TASK PROMPT>
Copy out each line of the listing below that contains the word "none".

EXERCISE INPUT>
"""

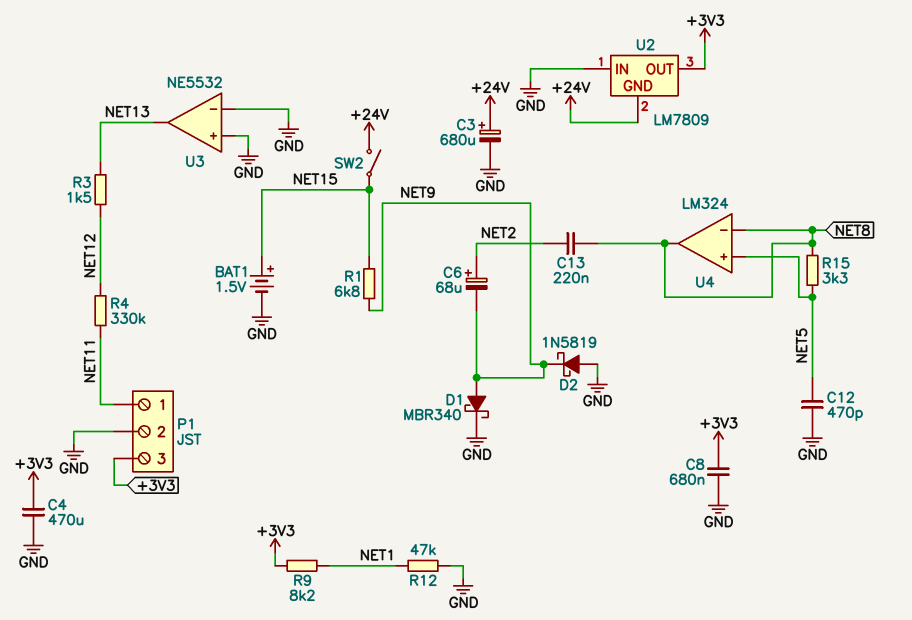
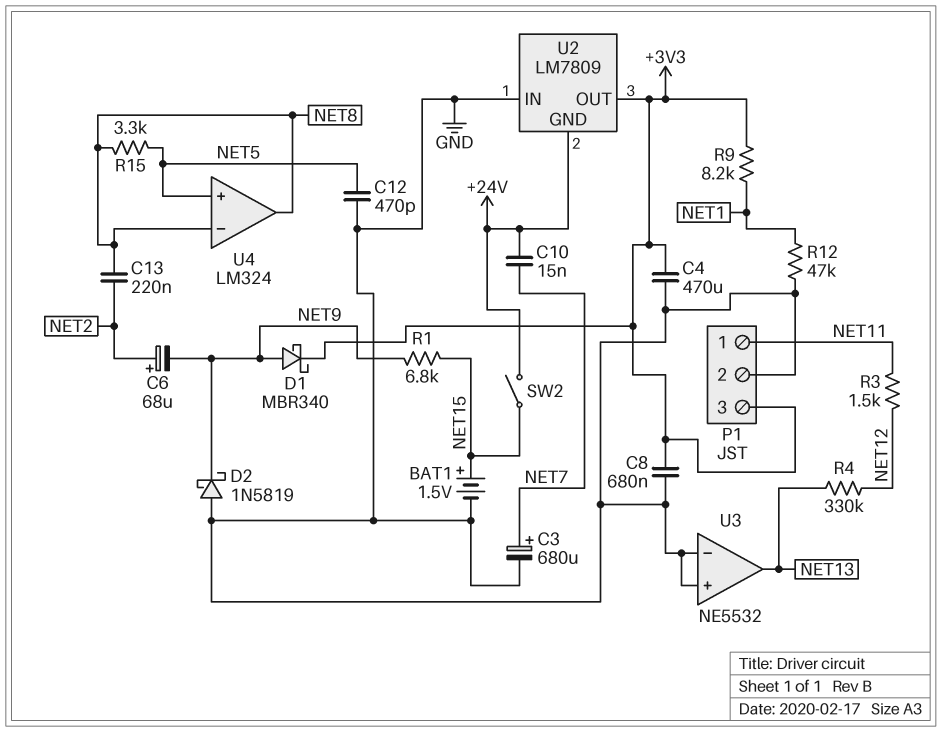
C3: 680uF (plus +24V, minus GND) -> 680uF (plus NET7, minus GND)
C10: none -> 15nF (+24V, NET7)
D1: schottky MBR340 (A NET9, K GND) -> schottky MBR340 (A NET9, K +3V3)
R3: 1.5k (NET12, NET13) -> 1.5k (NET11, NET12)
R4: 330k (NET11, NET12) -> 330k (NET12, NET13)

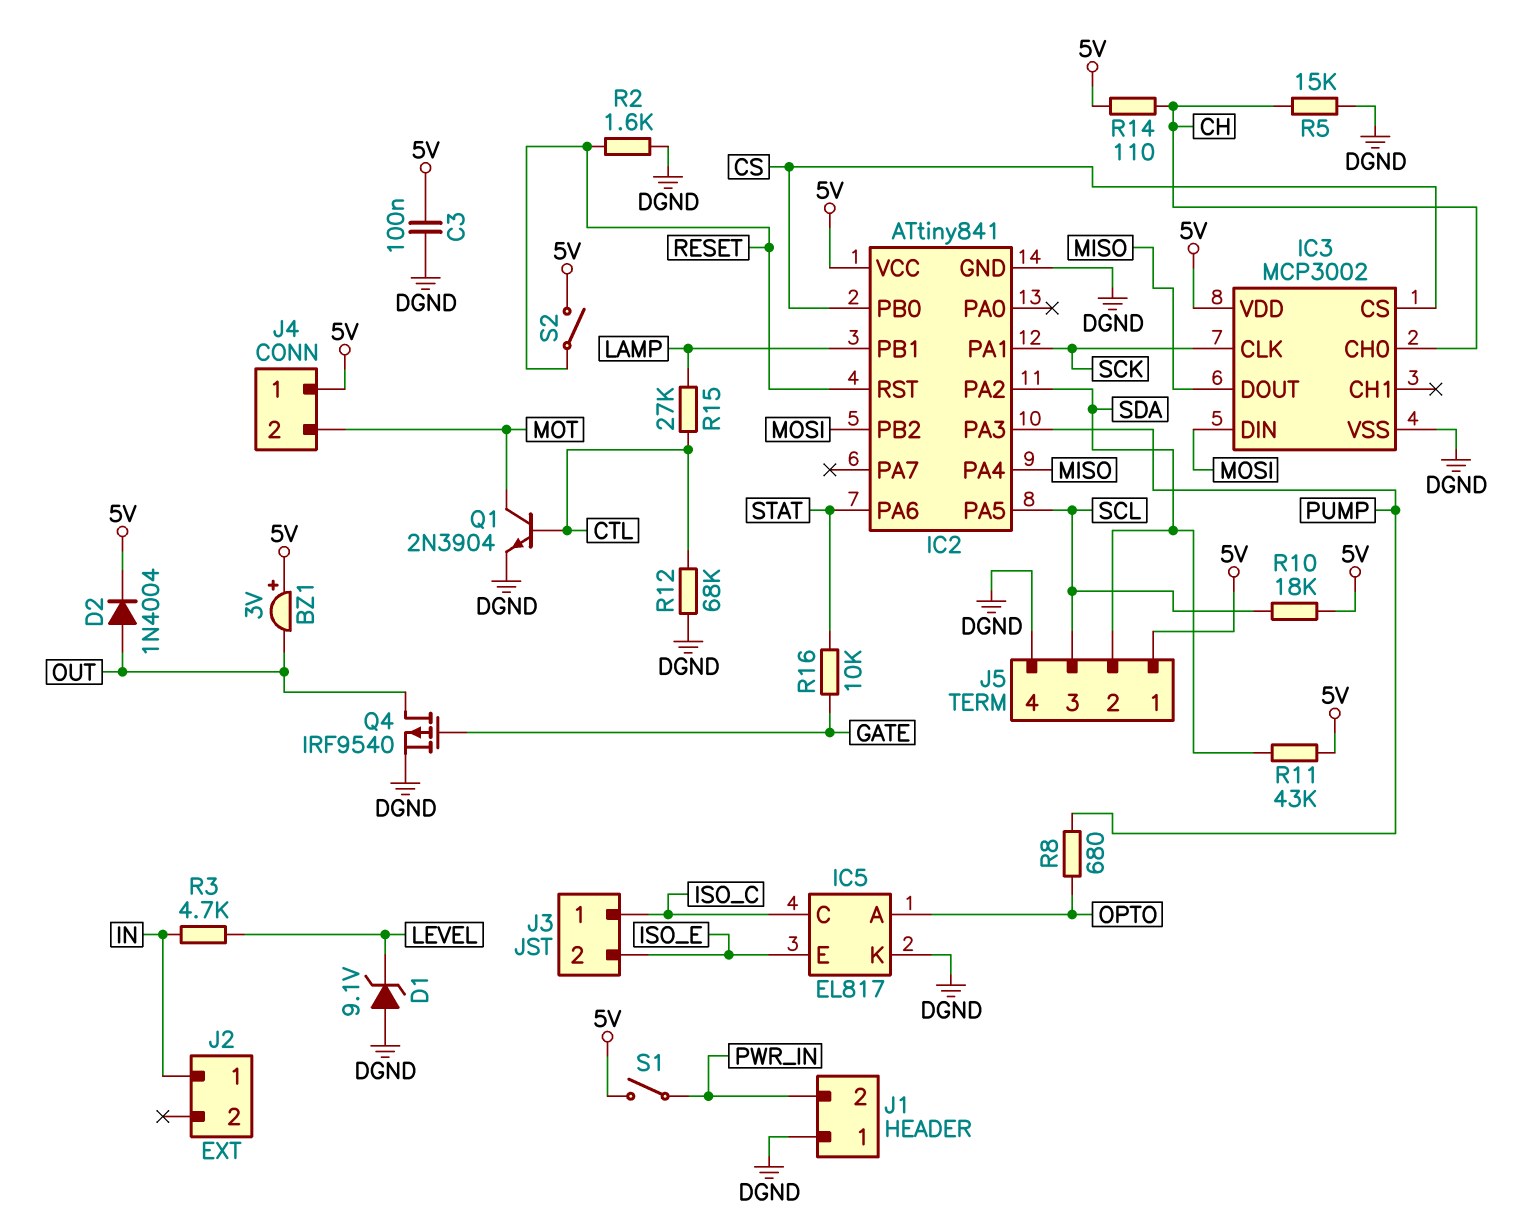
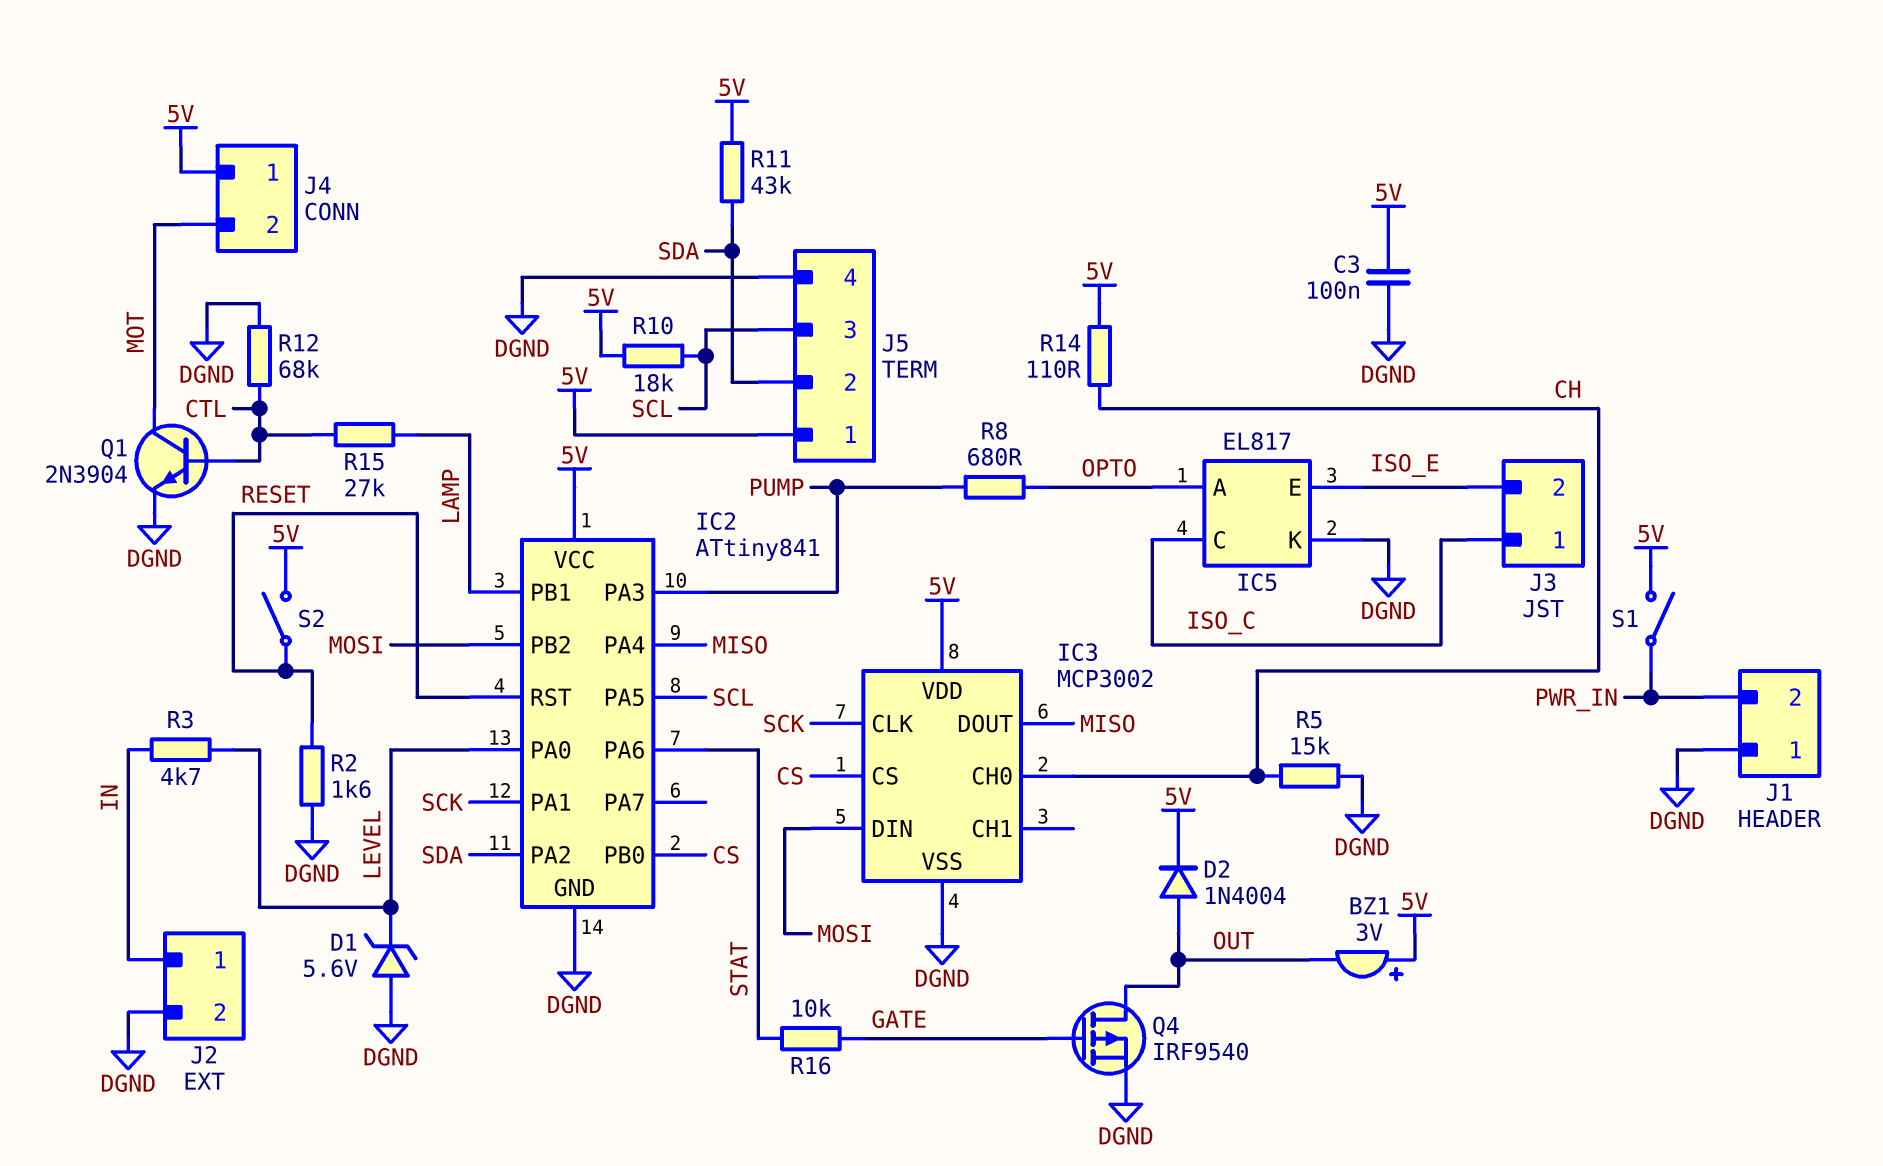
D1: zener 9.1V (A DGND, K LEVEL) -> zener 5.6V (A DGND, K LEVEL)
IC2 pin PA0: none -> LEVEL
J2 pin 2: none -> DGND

"""

RESPONSE>
C10: none -> 15nF (+24V, NET7)
IC2 pin PA0: none -> LEVEL
J2 pin 2: none -> DGND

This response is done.